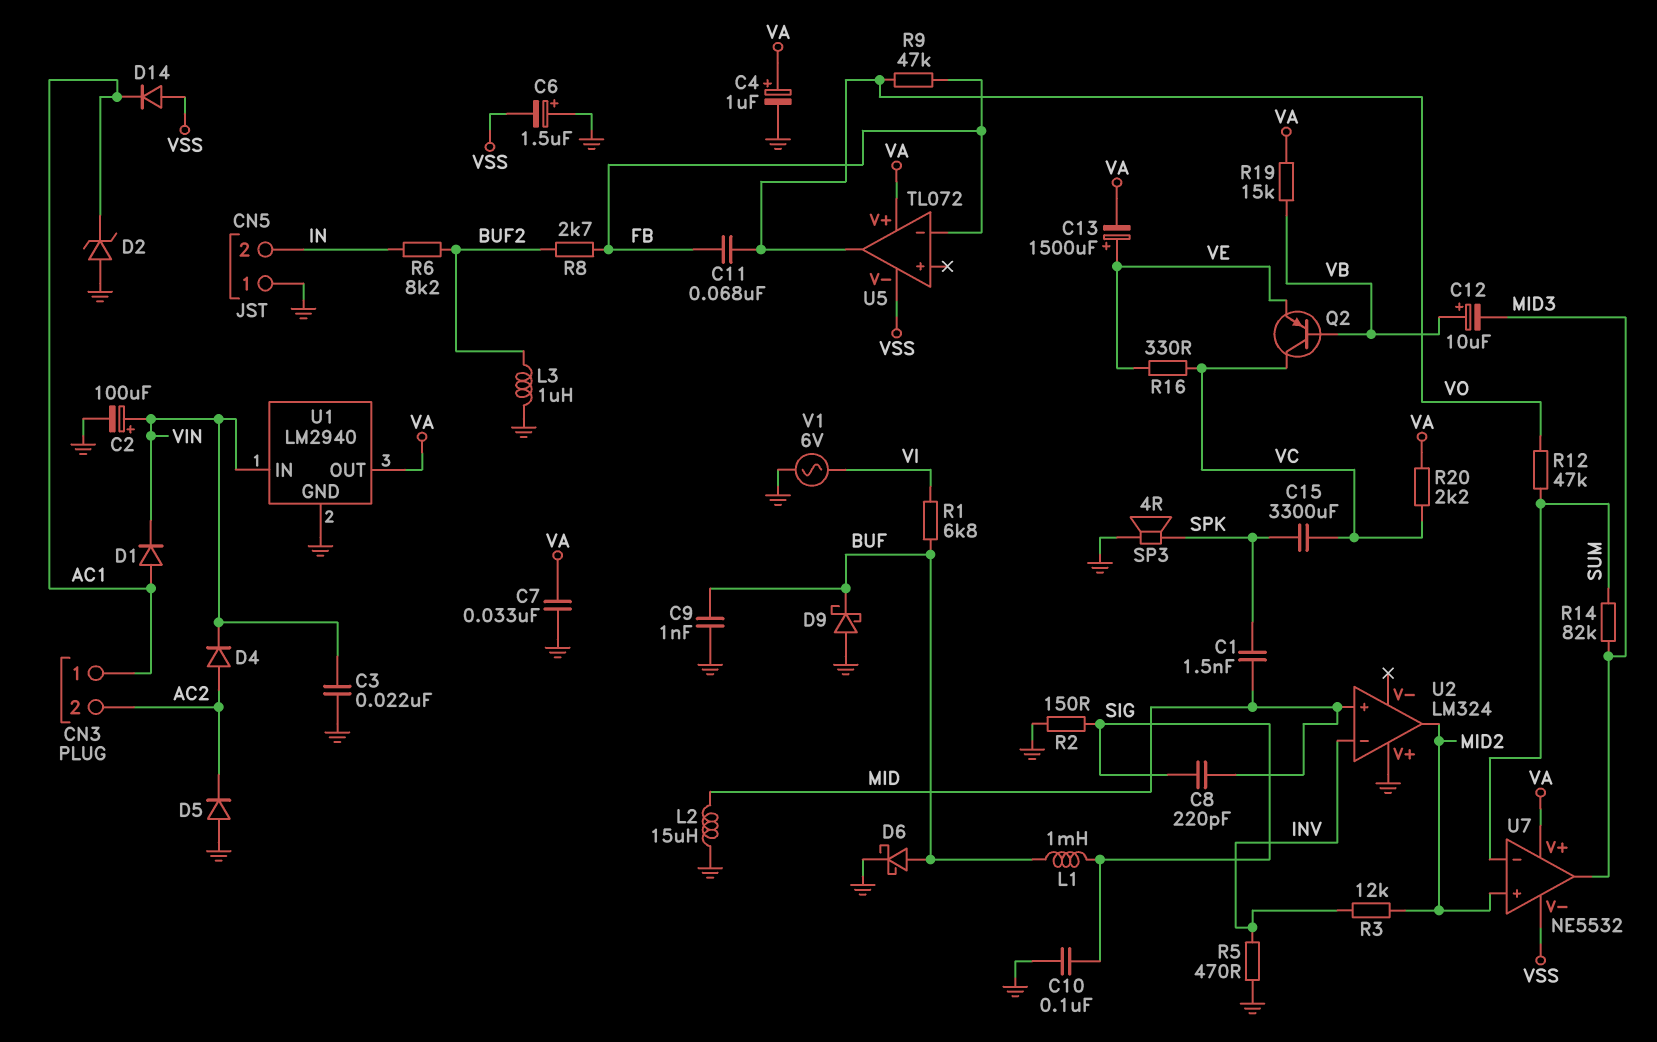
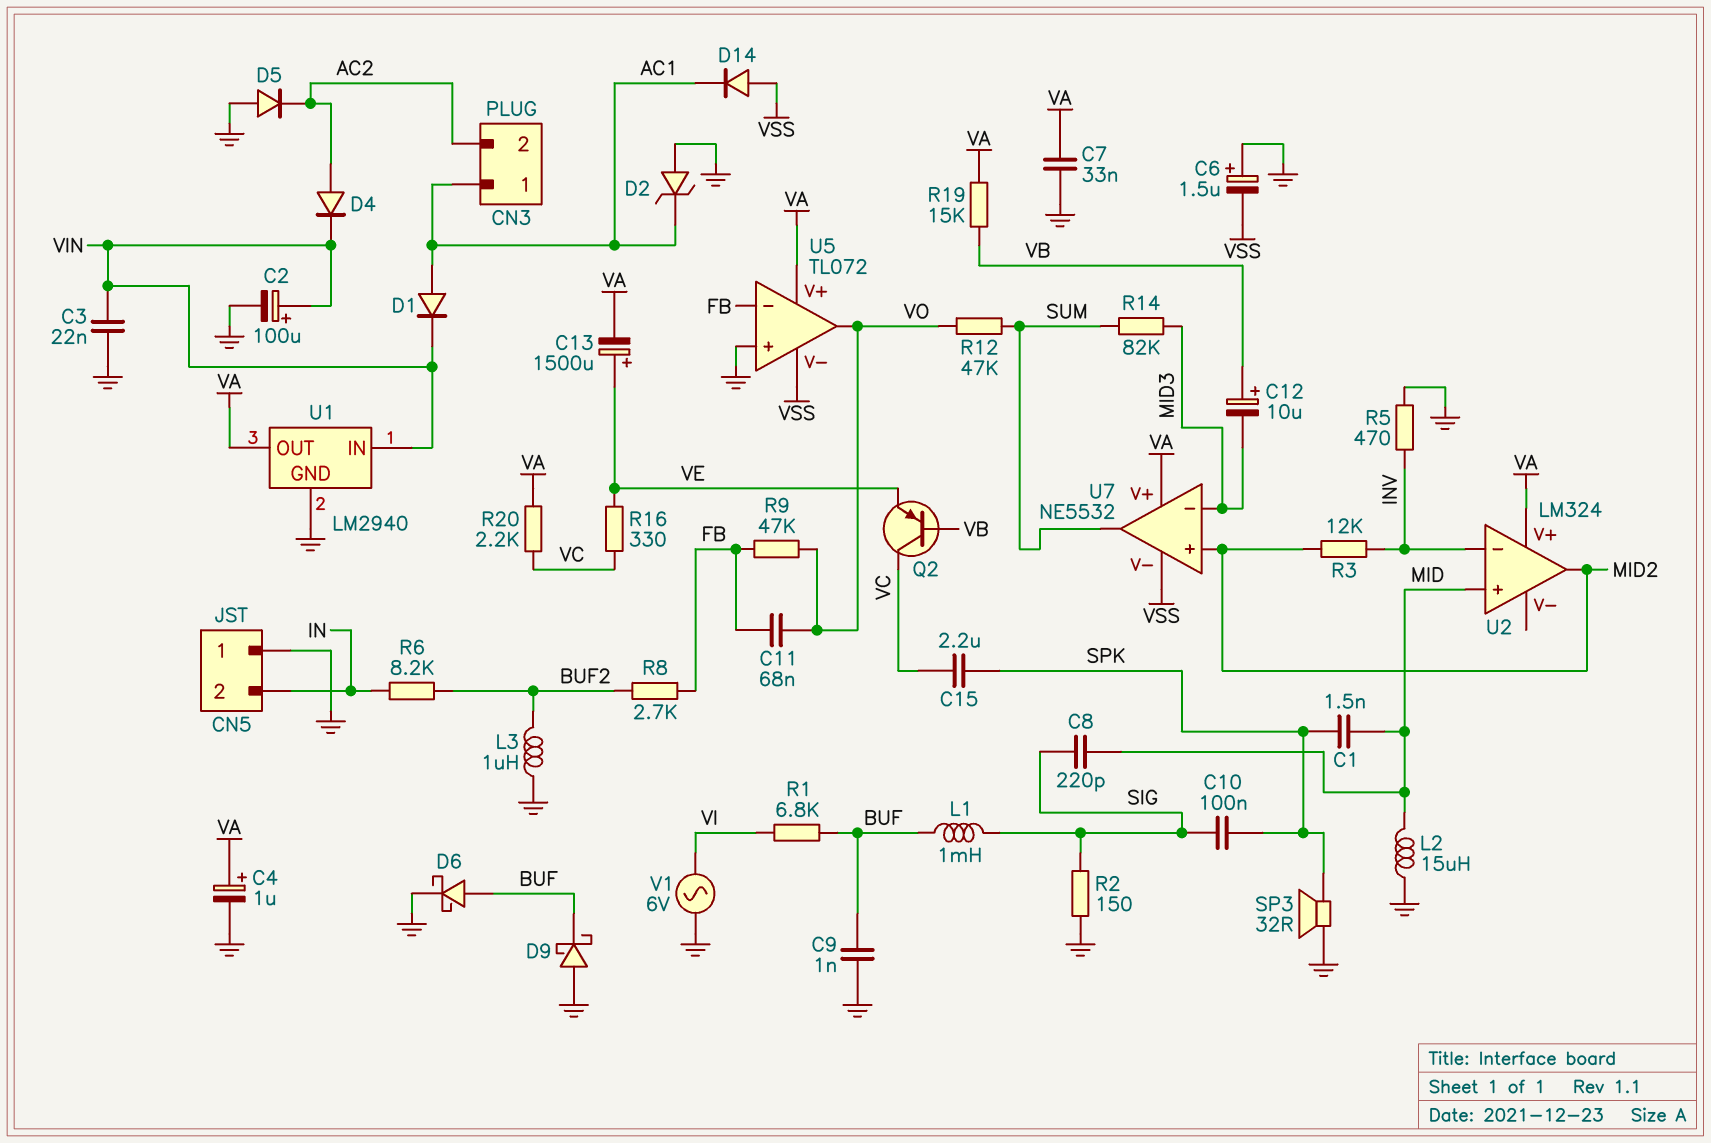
C10: 100nF (GND, SIG) -> 100nF (SIG, SPK)
C15: 3300uF (SPK, VC) -> 2.2uF (SPK, VC)
SP3: speaker 4R (GND, SPK) -> speaker 32R (GND, SPK)
U2 pin V+: GND -> VA
U5 pin in+: none -> GND
U7 pin in-: SUM -> MID3
U7 pin out: MID3 -> SUM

• **Instructions to follow**: From the line containing "U2 pin V+: GND -> VA" to the last line of the material, please quote every line exactly and only those.

• **Task output**:
U2 pin V+: GND -> VA
U5 pin in+: none -> GND
U7 pin in-: SUM -> MID3
U7 pin out: MID3 -> SUM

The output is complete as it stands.